> Work order:
The finished copy should hold every entry exactly as given, and no pictures.

> Data for analysis:
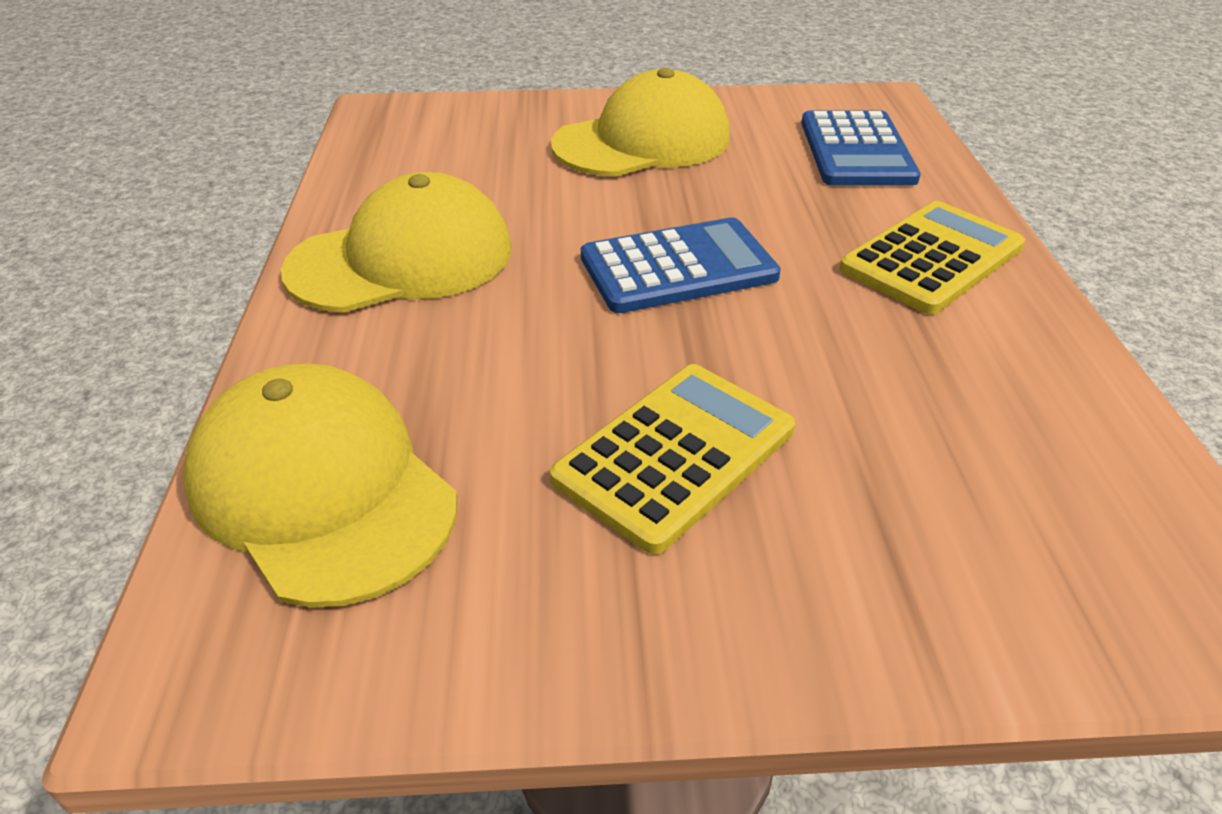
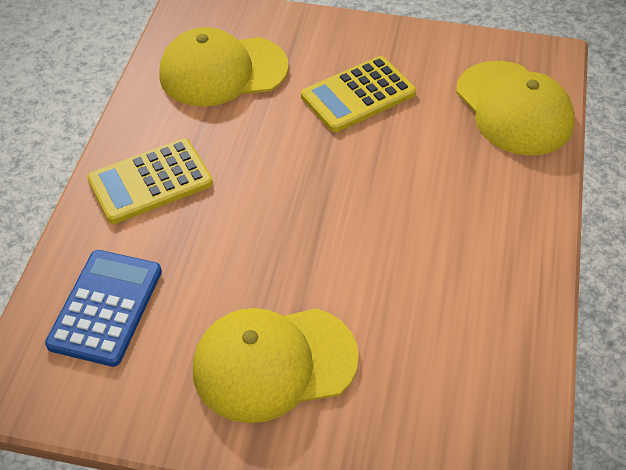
camera: 165 degrees left, 10 degrees up
yellow cap [281,172,512,313] -> yellow cap moved to [159,27,288,106]
blue calculator [581,217,781,313] -> none

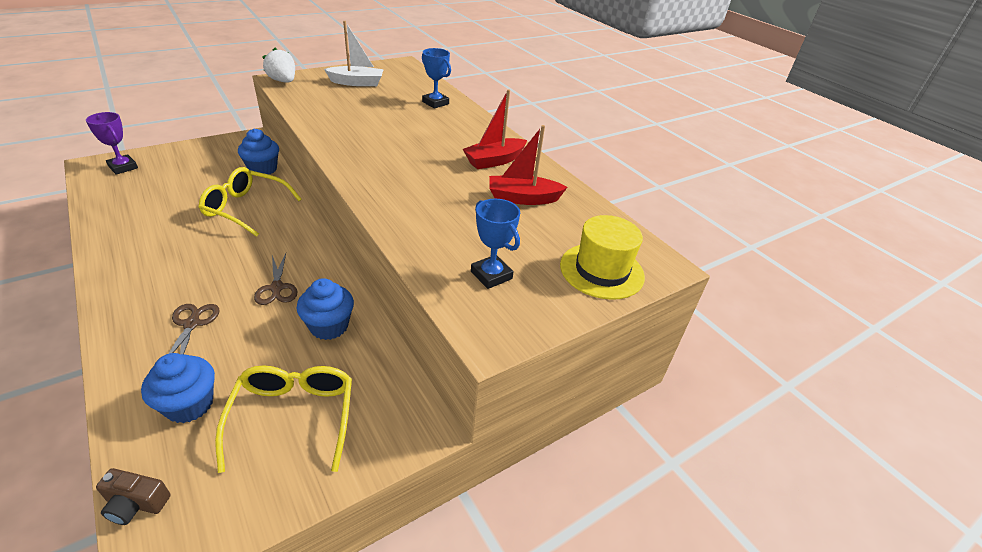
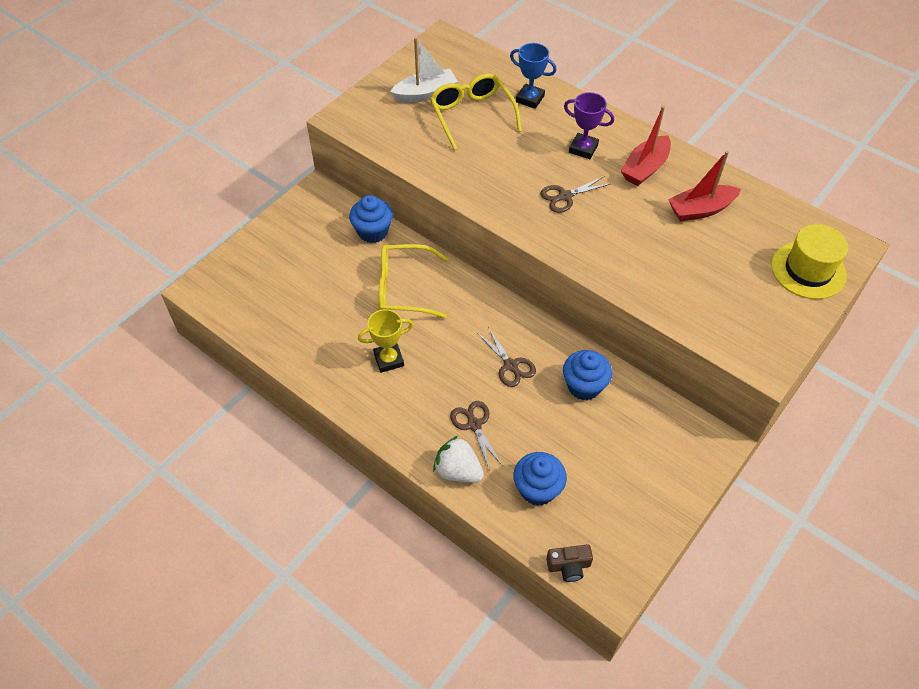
camera: 15 degrees left, 15 degrees up
purple trophy [86,112,138,175] -> purple trophy moved to [564,92,614,159]
yellow glasses [215,365,352,473] -> yellow glasses moved to [430,73,522,150]
white strawberry [262,47,295,82] -> white strawberry moved to [433,436,484,483]
blue trophy [471,199,520,289] -> none
none -> yellow trophy [358,309,413,373]
none -> brown scissors [540,176,610,213]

> Answer to the exercise:
camera: 165 degrees left, 10 degrees up
yellow cap [281,172,512,313] -> yellow cap moved to [159,27,288,106]
blue calculator [581,217,781,313] -> none

camera: 15 degrees left, 15 degrees up
purple trophy [86,112,138,175] -> purple trophy moved to [564,92,614,159]
yellow glasses [215,365,352,473] -> yellow glasses moved to [430,73,522,150]
white strawberry [262,47,295,82] -> white strawberry moved to [433,436,484,483]
blue trophy [471,199,520,289] -> none
none -> yellow trophy [358,309,413,373]
none -> brown scissors [540,176,610,213]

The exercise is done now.